Written task - Find each line below that contains the string "glissando" and copy those lines in full. Case counts, so uppercase and lowercase letters do not match each other.
------ Given data ------
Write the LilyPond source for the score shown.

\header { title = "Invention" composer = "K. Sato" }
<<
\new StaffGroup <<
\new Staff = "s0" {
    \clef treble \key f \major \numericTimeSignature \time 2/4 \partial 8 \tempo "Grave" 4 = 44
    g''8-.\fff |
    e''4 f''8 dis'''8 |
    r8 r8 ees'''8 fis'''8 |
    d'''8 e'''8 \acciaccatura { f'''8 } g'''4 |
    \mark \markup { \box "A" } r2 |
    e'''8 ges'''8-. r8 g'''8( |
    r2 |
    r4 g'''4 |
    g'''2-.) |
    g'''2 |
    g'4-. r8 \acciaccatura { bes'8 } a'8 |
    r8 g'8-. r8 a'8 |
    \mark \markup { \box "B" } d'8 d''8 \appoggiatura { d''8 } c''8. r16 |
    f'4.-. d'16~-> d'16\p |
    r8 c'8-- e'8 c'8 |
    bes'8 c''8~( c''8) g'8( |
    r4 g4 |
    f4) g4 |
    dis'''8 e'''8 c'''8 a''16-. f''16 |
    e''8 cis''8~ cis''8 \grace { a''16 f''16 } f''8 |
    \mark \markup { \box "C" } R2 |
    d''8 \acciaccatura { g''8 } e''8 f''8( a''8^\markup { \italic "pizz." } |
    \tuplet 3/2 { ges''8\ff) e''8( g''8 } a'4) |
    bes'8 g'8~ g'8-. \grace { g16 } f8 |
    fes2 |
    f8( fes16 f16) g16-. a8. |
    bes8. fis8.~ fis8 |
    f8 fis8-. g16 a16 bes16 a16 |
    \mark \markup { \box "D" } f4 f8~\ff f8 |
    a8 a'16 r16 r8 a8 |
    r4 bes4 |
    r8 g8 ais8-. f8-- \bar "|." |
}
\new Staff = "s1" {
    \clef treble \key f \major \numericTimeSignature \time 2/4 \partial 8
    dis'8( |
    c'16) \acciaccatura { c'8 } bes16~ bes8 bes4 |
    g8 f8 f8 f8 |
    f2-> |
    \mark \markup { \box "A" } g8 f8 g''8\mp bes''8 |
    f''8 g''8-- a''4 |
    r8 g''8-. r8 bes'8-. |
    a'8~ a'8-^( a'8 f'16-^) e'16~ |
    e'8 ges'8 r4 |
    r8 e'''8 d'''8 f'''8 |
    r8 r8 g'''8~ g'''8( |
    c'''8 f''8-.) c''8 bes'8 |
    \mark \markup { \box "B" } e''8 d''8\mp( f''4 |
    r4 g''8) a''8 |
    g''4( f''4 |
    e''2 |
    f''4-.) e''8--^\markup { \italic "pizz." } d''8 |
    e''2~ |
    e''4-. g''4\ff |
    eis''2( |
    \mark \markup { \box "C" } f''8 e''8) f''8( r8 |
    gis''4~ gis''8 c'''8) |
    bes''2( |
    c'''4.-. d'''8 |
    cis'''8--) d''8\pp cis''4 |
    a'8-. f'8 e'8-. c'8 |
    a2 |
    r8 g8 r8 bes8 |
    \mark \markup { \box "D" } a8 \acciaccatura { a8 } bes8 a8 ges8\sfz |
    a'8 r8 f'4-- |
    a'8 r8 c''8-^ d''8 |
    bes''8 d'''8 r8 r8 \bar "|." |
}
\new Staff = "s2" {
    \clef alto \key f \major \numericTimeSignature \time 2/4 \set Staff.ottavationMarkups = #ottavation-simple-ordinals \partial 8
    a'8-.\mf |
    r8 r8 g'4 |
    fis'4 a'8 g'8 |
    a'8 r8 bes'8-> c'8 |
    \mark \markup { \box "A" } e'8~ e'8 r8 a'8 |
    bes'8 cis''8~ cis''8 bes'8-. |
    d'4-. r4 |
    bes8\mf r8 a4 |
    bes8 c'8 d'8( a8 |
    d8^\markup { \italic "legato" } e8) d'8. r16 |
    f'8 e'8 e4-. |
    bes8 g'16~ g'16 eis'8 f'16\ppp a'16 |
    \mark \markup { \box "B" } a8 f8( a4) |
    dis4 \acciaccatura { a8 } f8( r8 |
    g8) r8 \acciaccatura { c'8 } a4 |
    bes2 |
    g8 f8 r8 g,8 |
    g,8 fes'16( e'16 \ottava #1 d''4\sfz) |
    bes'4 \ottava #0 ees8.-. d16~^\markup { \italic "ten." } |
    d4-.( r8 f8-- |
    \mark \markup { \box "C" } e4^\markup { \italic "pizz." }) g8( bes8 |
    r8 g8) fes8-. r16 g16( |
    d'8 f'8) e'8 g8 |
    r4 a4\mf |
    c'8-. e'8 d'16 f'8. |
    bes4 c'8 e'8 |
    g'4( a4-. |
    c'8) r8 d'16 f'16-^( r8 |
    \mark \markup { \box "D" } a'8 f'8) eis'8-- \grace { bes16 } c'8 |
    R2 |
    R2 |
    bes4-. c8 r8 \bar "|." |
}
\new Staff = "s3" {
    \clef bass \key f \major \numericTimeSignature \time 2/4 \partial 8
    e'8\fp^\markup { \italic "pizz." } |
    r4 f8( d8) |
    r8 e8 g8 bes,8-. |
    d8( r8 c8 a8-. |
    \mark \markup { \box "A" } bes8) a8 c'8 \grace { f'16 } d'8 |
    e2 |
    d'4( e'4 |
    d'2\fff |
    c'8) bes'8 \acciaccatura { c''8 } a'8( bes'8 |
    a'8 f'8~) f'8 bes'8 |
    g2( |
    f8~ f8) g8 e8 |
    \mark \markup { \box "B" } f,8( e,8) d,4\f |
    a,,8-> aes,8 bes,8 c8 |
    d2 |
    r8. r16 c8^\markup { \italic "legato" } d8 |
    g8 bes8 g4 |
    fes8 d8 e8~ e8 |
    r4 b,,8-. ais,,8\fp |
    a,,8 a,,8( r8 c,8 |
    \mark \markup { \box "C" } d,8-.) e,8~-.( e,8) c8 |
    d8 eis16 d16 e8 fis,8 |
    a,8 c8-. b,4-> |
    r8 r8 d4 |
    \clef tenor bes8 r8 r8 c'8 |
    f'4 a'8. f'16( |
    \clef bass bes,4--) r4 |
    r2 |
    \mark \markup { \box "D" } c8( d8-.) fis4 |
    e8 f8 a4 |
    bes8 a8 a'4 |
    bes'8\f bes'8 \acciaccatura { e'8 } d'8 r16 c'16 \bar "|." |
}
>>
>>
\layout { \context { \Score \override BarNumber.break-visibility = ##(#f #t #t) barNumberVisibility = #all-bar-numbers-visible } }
------
------ Given data ------
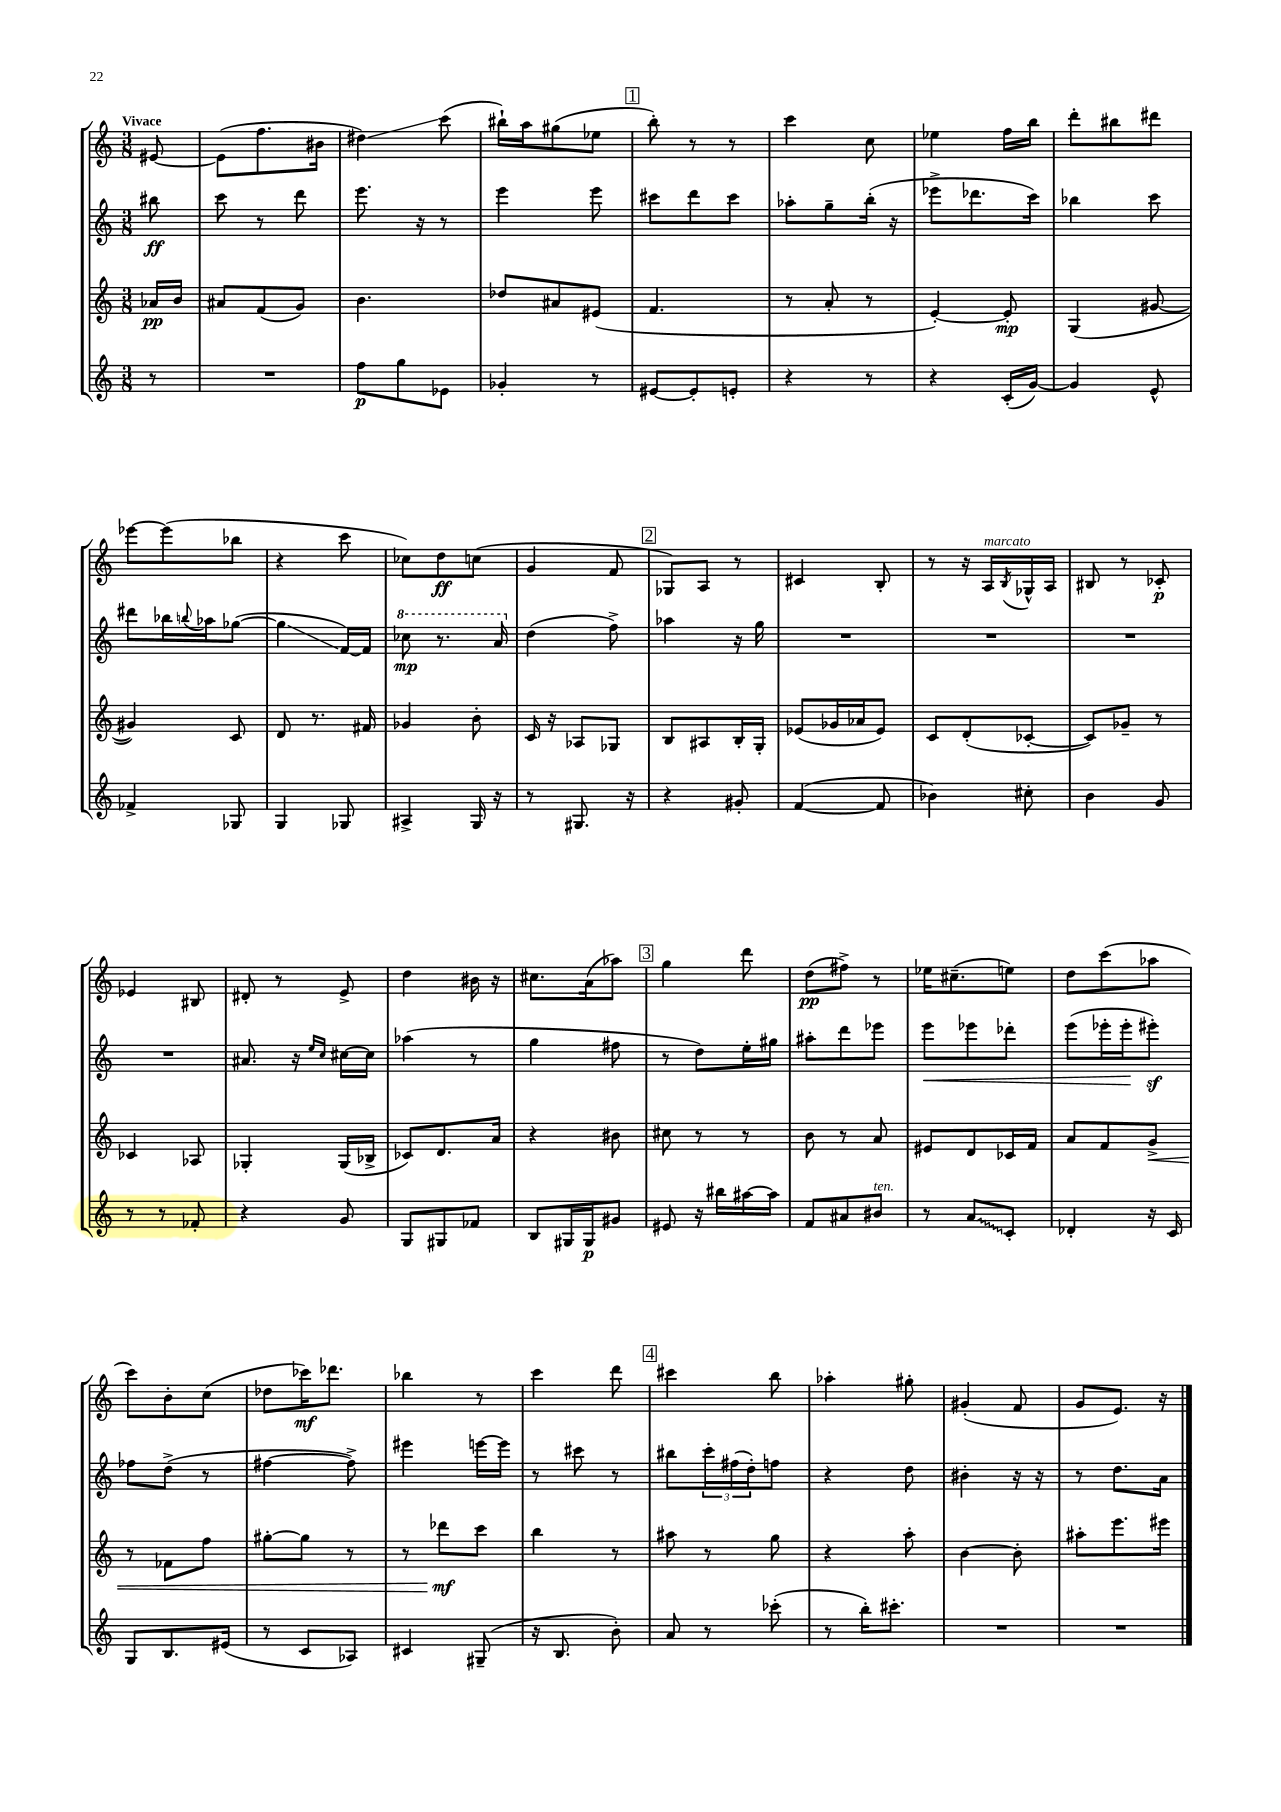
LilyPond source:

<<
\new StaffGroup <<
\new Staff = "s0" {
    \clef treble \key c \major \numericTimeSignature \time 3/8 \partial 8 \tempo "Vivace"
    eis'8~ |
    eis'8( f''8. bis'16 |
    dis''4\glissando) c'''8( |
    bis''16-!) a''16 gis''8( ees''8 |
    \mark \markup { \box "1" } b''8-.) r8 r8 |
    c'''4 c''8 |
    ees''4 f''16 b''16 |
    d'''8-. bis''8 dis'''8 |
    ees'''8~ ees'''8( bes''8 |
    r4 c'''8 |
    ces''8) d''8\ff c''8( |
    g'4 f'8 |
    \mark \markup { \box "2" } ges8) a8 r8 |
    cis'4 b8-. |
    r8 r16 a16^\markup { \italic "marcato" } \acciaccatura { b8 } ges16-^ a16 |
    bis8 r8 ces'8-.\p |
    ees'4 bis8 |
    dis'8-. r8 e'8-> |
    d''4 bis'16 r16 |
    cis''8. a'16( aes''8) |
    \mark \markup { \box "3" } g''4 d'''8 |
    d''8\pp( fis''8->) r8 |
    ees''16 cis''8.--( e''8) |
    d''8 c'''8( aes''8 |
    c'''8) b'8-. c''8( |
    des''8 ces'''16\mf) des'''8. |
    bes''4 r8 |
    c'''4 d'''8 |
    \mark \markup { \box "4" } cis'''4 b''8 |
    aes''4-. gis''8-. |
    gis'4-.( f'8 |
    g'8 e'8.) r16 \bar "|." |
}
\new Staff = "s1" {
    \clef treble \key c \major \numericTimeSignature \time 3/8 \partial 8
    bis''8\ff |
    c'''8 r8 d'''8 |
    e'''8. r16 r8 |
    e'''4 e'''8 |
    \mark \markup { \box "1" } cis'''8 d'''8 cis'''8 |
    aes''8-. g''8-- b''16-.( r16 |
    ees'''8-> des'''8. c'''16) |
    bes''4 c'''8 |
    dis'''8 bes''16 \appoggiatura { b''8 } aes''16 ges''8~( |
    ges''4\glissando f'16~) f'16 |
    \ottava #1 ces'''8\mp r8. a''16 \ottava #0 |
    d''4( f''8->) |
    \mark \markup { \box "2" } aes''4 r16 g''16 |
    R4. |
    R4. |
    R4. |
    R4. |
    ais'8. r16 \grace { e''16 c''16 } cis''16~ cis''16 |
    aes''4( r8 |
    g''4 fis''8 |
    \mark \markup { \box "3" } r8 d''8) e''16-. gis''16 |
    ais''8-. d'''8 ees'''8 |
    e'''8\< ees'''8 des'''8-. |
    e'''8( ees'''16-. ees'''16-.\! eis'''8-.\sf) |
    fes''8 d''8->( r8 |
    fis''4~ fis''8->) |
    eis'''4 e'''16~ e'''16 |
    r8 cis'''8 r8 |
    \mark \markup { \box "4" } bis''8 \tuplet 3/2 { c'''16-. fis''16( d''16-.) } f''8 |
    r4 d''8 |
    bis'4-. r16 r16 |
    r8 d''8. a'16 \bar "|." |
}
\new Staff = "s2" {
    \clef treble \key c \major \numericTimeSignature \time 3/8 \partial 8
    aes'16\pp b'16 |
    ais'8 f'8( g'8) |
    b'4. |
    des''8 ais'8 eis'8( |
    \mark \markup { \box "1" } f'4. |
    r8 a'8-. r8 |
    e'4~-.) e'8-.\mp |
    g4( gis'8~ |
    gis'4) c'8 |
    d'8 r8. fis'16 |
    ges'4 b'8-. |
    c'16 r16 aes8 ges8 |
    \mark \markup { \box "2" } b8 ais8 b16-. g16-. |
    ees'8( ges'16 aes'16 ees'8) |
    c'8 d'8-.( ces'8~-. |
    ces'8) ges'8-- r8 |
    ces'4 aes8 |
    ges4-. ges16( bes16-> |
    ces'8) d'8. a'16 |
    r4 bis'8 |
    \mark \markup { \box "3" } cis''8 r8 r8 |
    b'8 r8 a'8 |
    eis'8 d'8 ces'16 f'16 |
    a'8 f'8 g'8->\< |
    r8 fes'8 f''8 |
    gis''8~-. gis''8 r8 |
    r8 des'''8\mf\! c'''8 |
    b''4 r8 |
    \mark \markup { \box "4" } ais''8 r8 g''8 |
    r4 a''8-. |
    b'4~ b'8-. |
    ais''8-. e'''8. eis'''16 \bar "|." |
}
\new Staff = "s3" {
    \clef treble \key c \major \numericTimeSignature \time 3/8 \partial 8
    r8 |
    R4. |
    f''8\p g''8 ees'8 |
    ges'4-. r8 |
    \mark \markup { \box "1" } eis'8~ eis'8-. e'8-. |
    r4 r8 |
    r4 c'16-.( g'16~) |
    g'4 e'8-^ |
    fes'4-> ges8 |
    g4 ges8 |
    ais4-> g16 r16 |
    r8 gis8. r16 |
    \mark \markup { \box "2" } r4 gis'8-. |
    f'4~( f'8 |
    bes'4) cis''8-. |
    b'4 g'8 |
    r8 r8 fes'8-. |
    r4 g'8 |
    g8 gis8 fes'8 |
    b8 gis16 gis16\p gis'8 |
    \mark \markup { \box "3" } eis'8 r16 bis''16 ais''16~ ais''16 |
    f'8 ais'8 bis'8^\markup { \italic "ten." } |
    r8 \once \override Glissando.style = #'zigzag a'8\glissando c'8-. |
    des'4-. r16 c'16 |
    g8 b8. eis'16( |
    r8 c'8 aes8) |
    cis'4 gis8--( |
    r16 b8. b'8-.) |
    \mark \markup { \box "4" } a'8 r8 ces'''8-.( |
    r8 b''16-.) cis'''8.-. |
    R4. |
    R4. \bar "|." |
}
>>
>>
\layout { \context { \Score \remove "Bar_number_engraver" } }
------
------ Given data ------
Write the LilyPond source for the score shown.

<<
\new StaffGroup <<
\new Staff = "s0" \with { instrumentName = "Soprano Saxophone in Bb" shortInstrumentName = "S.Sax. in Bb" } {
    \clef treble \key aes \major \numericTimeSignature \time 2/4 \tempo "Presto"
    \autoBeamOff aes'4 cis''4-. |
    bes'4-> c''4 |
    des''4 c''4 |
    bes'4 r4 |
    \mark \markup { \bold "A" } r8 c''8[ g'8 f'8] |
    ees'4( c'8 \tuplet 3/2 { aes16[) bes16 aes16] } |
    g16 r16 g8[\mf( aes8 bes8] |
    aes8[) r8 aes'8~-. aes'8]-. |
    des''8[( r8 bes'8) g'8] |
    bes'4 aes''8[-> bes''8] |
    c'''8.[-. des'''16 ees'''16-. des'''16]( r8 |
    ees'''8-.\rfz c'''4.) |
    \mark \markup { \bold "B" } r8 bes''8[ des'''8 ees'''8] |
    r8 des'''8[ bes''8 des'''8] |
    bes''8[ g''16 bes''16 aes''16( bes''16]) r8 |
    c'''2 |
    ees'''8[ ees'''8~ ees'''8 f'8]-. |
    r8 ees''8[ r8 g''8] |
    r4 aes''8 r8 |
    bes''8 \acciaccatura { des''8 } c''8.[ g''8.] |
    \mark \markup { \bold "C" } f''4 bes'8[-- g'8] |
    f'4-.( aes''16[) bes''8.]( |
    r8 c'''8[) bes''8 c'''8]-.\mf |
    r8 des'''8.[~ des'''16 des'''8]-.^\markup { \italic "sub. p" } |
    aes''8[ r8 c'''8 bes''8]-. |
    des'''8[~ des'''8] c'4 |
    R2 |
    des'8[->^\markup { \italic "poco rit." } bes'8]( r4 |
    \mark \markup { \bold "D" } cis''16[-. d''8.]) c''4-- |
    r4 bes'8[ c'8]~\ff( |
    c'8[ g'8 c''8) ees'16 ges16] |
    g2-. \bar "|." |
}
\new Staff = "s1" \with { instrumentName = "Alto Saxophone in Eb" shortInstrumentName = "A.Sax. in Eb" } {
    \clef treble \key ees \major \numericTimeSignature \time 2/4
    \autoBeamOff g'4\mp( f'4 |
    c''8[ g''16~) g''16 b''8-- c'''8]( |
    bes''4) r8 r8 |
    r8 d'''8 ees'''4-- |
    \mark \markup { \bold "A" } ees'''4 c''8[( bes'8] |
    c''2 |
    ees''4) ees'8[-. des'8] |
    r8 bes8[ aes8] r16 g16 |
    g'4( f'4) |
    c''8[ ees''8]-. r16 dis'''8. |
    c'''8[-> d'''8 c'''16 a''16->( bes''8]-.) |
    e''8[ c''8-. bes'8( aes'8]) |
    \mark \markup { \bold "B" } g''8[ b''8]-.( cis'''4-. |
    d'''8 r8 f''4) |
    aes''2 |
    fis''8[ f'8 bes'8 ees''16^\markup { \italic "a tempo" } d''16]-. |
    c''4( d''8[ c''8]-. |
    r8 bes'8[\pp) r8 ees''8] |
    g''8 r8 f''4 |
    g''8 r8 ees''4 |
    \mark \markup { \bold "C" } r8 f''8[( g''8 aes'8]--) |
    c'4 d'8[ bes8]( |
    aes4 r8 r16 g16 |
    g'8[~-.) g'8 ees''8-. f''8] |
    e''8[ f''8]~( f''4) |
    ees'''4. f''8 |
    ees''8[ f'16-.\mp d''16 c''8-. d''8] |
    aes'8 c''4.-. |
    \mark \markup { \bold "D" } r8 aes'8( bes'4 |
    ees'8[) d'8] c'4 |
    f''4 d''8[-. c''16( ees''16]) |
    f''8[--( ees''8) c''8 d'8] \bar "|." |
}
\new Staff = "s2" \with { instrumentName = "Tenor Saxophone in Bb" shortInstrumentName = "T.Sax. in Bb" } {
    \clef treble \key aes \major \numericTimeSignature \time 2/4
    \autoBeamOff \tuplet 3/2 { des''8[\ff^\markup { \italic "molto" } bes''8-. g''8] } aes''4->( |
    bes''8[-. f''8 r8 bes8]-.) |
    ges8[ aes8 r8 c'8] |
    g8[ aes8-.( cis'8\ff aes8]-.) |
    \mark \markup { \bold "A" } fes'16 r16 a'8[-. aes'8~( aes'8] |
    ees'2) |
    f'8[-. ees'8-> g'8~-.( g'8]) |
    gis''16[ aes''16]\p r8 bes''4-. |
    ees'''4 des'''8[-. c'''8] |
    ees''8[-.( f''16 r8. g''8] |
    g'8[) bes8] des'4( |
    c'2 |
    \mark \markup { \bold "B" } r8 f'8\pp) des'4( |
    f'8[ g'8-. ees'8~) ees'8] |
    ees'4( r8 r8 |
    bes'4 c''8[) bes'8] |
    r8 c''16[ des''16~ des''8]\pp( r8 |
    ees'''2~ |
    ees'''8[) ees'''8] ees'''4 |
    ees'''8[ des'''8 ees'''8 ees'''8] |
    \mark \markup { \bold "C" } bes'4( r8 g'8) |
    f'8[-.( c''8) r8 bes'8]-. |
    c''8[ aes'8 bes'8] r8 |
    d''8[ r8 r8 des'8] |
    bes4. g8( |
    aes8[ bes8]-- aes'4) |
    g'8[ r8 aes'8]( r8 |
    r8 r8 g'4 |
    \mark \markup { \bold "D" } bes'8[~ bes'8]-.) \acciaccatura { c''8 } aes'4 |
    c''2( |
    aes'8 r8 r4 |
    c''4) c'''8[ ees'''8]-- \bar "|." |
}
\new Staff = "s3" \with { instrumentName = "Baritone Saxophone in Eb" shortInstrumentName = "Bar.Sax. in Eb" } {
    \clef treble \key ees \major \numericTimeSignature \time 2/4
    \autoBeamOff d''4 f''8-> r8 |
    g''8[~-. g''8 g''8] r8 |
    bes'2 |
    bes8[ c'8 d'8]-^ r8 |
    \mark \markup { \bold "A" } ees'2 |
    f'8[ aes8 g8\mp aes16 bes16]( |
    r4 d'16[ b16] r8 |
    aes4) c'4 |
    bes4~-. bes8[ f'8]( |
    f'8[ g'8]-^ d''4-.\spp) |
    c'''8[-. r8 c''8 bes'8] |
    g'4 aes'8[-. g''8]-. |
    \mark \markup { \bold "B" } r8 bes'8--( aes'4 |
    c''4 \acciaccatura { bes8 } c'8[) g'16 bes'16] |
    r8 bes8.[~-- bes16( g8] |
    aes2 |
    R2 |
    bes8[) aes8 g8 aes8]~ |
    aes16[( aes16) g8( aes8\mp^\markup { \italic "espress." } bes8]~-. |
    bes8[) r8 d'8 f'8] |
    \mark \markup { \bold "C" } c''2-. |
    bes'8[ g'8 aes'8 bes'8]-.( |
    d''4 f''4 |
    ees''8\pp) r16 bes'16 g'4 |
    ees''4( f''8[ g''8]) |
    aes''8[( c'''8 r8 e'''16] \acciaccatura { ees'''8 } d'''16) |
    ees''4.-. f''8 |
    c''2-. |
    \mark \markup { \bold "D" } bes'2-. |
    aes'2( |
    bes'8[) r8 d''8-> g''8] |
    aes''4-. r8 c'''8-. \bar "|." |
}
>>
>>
------
Correct output -
    dis''4\glissando) c'''8( |
    ges''4\glissando f'16~) f'16 |
    r8 \once \override Glissando.style = #'zigzag a'8\glissando c'8-. |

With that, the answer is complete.